— Task requirements —
Reproduce, exactly as they appear, the line containing "(303, 289) = (471, 264): none -> black wallet" and every line after it, ending with the last line of the records.
(Records provided)
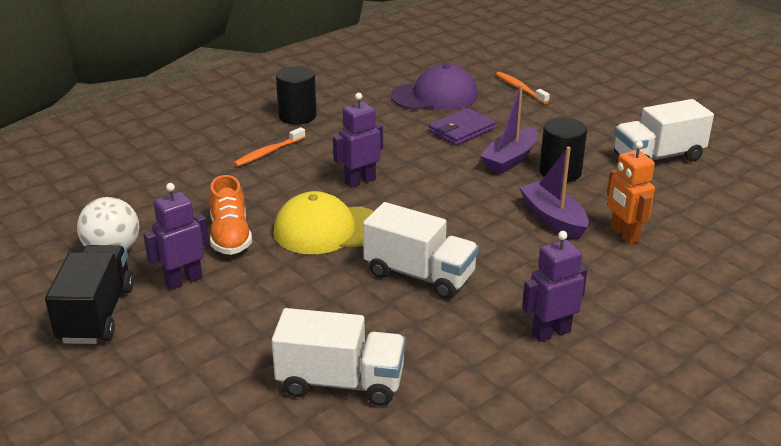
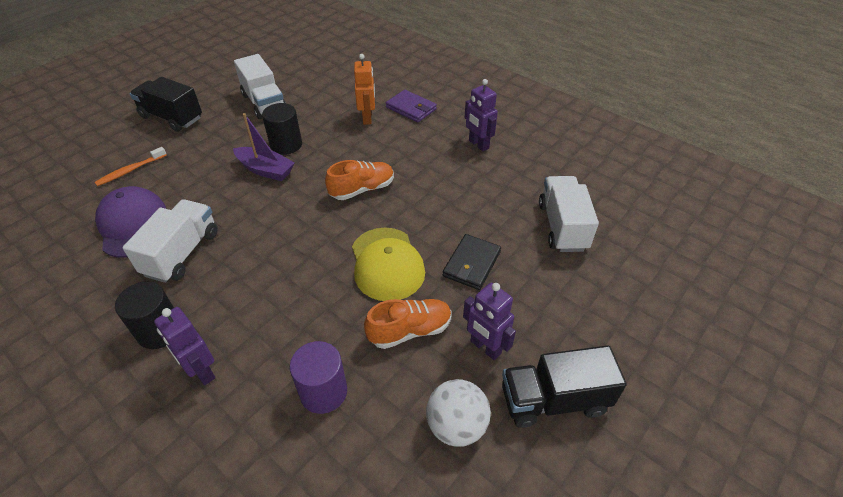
camera: 100 degrees left, 15 degrees up
(191, 187) = (323, 392): none -> purple cylinder
(268, 152) = (246, 338): orange toothbrush -> none
(303, 289) = (471, 264): none -> black wallet
(360, 181) = (304, 256): purple robot -> purple robot (201, 371)
(419, 275) = (436, 204): white truck -> white truck (182, 253)
(461, 130) = (210, 201): purple wallet -> purple wallet (411, 108)
(461, 221) = (362, 189): none -> orange shoe
(553, 218) = (351, 146): purple boat -> none
(619, 102) = (172, 118): none -> black truck
(624, 235) = (367, 118): orange robot -> orange robot turned 60 degrees counterclockwise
(End Records provided)
— Expected answer —
(303, 289) = (471, 264): none -> black wallet
(360, 181) = (304, 256): purple robot -> purple robot (201, 371)
(419, 275) = (436, 204): white truck -> white truck (182, 253)
(461, 130) = (210, 201): purple wallet -> purple wallet (411, 108)
(461, 221) = (362, 189): none -> orange shoe
(553, 218) = (351, 146): purple boat -> none
(619, 102) = (172, 118): none -> black truck
(624, 235) = (367, 118): orange robot -> orange robot turned 60 degrees counterclockwise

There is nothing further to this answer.